▶ [DATA FOR THE TASK]:
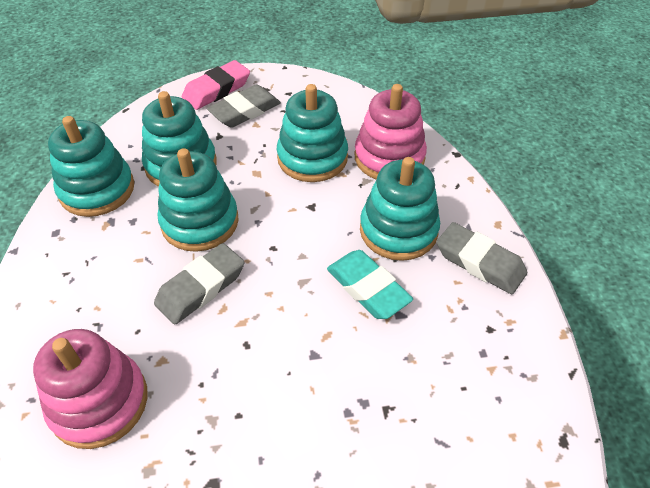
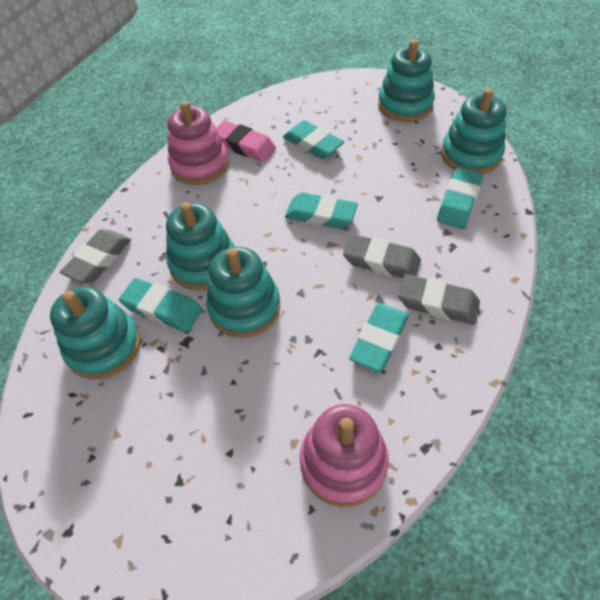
turquoise eraser: 1 -> 5

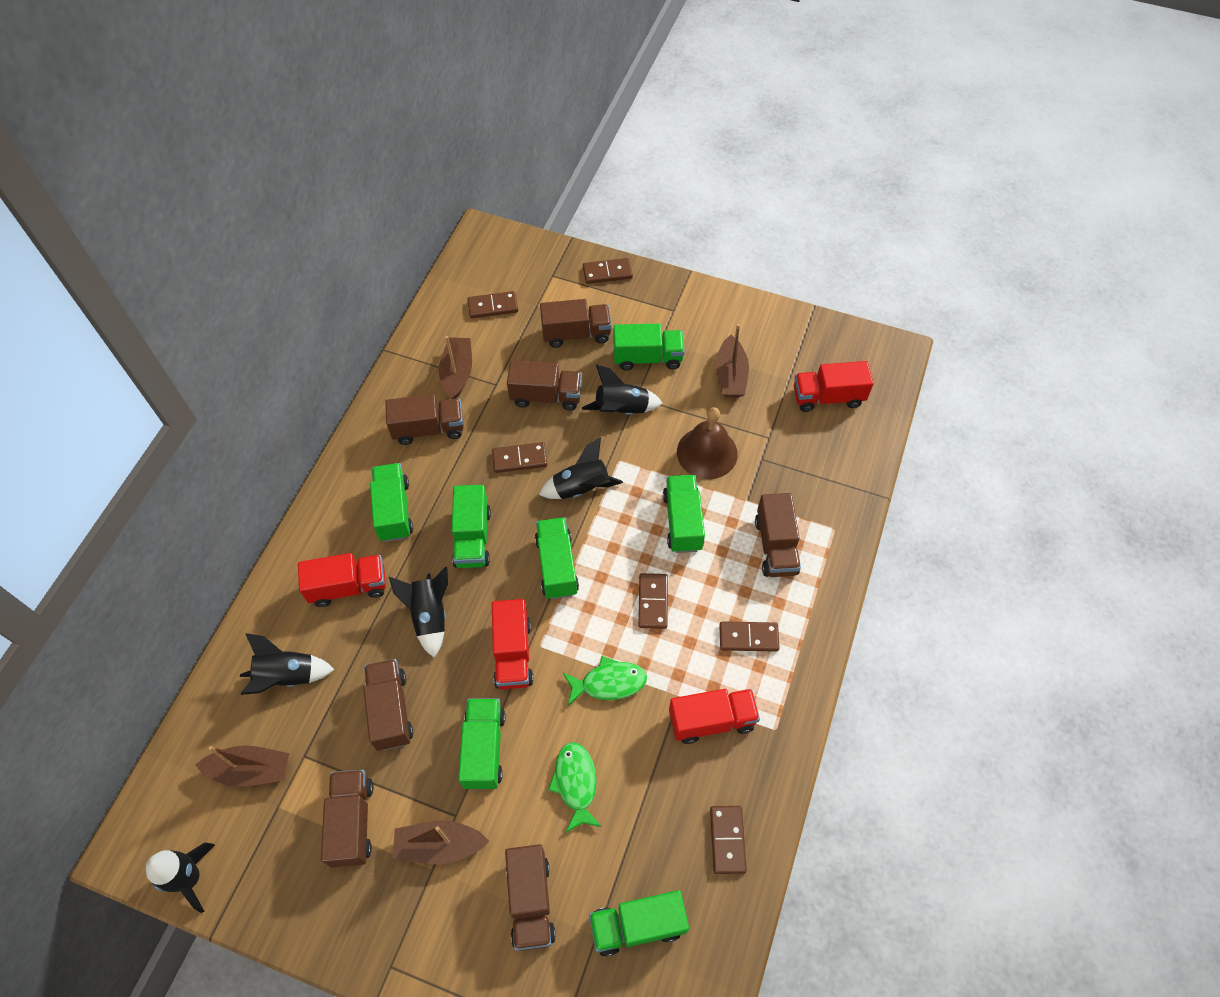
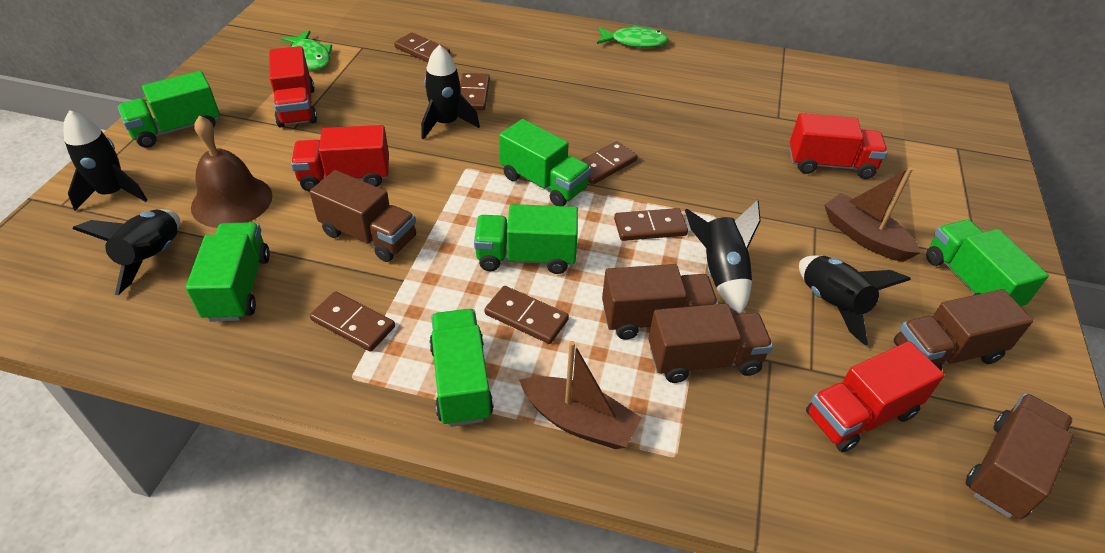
brown boat: 4 -> 2
brown truck: 7 -> 5
green truck: 7 -> 6

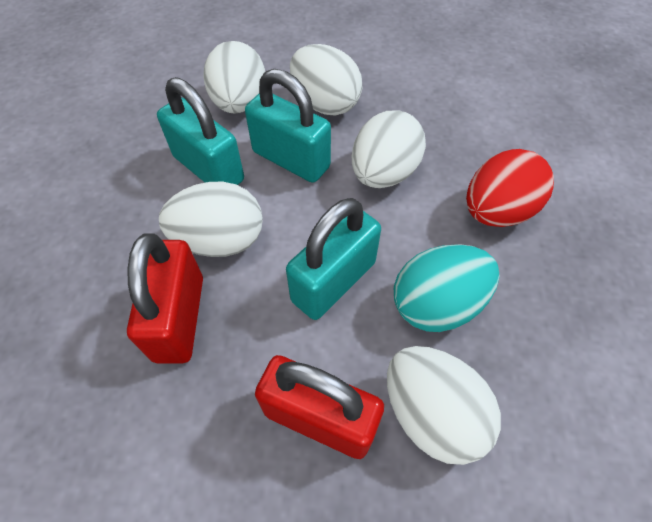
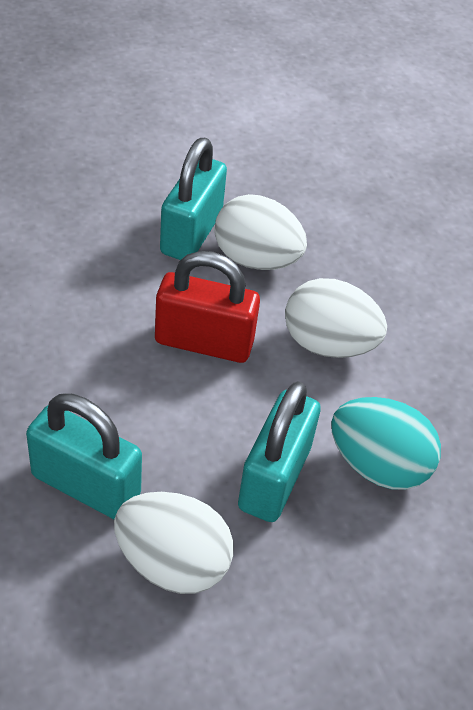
red egg: 1 -> 0
red padlock: 2 -> 1
white egg: 5 -> 3

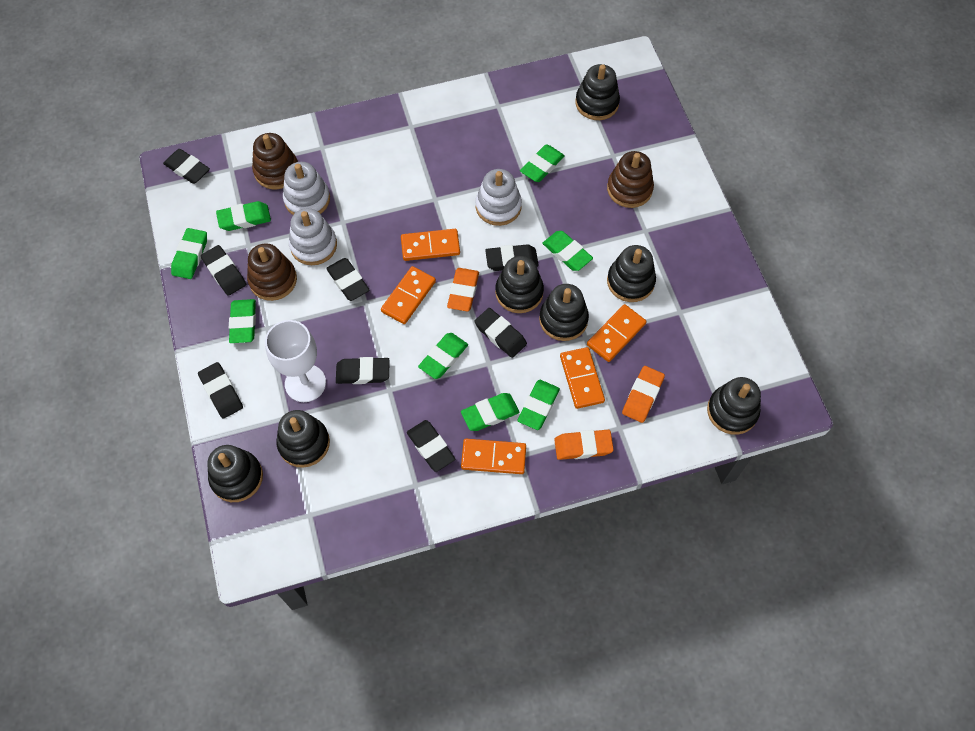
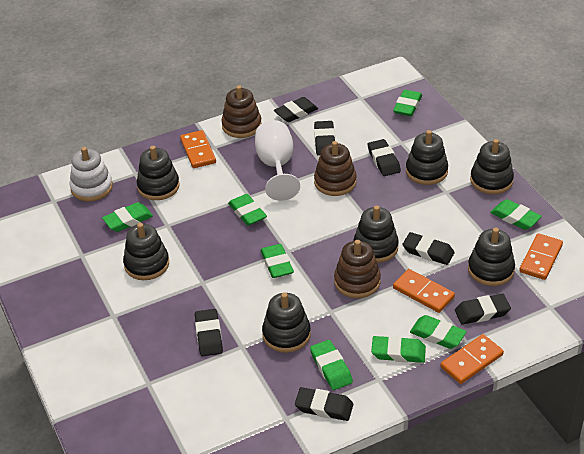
black eraser: 8 -> 7
orange domino: 5 -> 4
orange eraser: 3 -> 0
white stacking toy: 3 -> 1

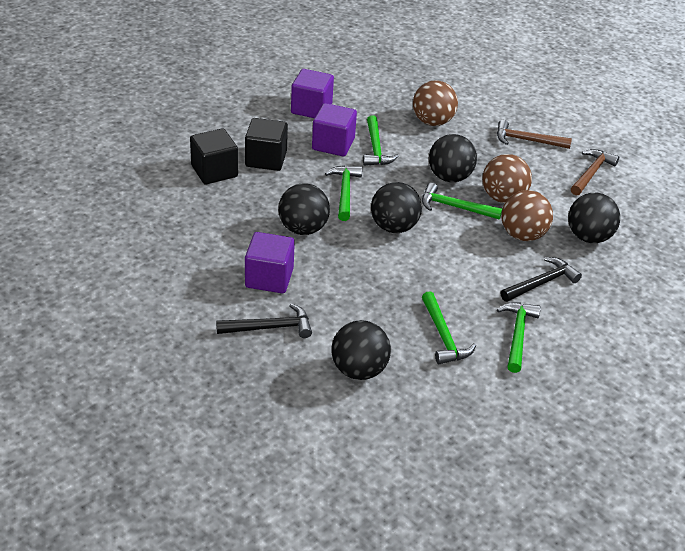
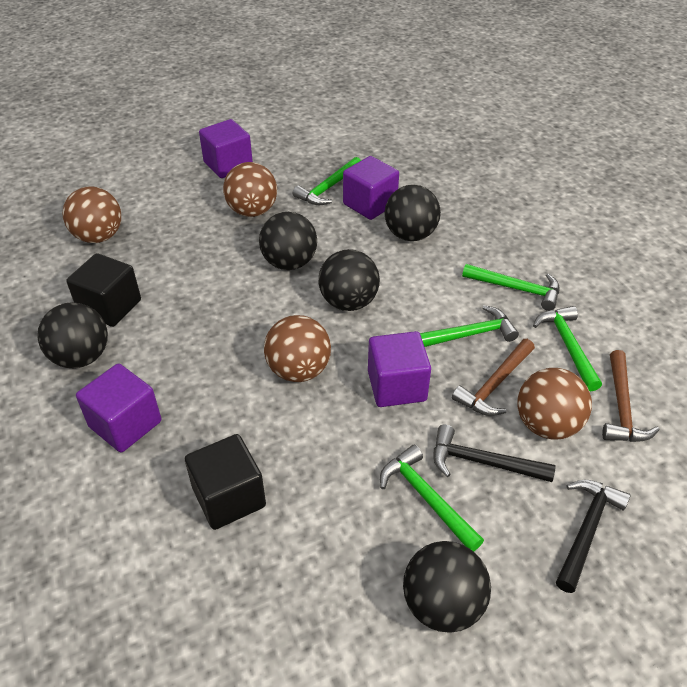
brown ball: 3 -> 4
purple cube: 3 -> 4

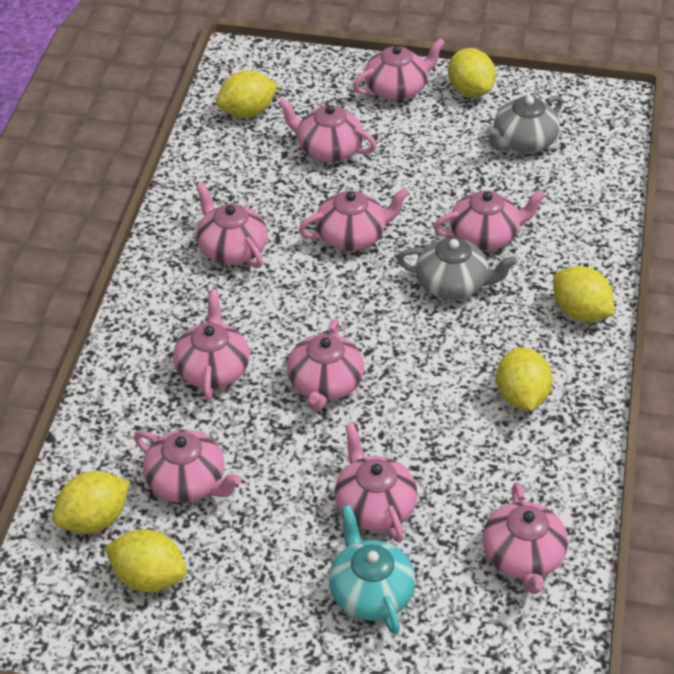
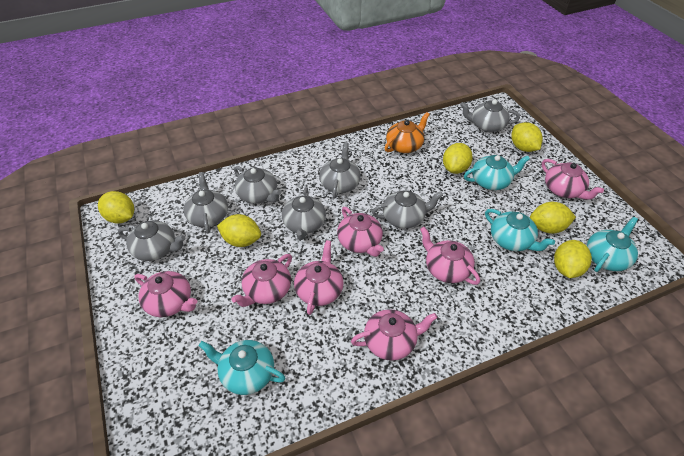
grey teapot: 2 -> 7
orange teapot: 0 -> 1
pink teapot: 10 -> 7
turquoise teapot: 1 -> 4

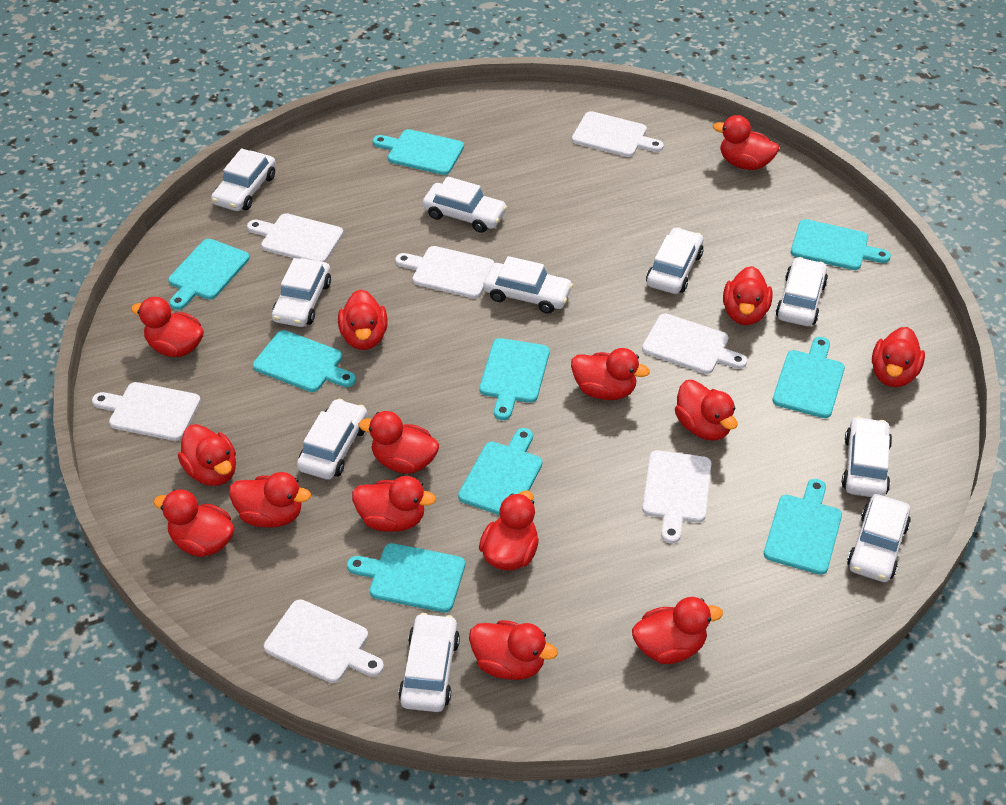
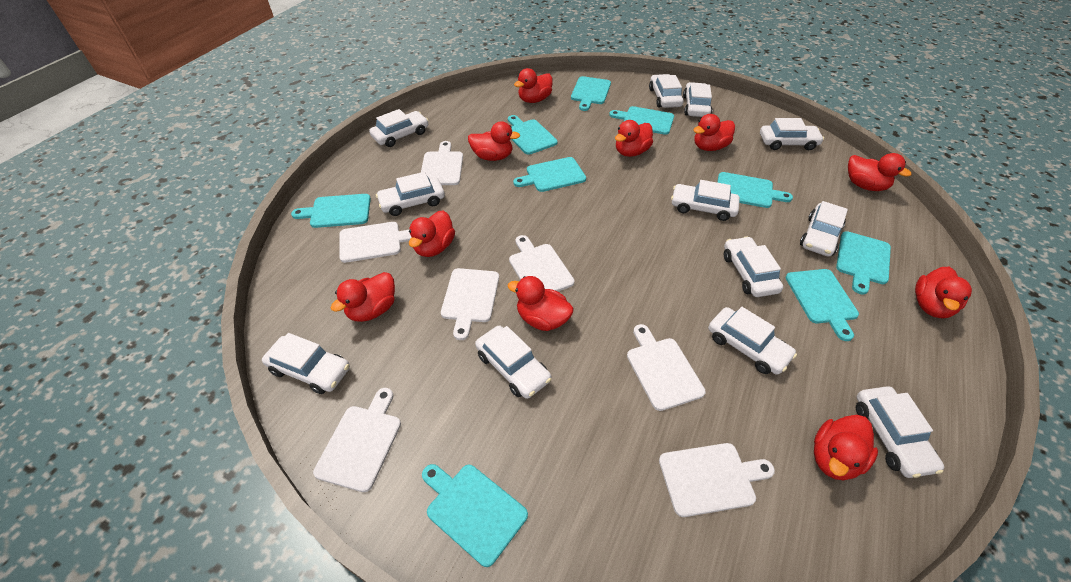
red duck: 15 -> 10
white car: 10 -> 12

▶ [EXERCISE BRIEF]: Each record above must be retyped exactly. Omit the pictures.

▶ [REPLY TO THE TASK]:
turquoise eraser: 1 -> 5

brown boat: 4 -> 2
brown truck: 7 -> 5
green truck: 7 -> 6

red egg: 1 -> 0
red padlock: 2 -> 1
white egg: 5 -> 3

black eraser: 8 -> 7
orange domino: 5 -> 4
orange eraser: 3 -> 0
white stacking toy: 3 -> 1

brown ball: 3 -> 4
purple cube: 3 -> 4

grey teapot: 2 -> 7
orange teapot: 0 -> 1
pink teapot: 10 -> 7
turquoise teapot: 1 -> 4

red duck: 15 -> 10
white car: 10 -> 12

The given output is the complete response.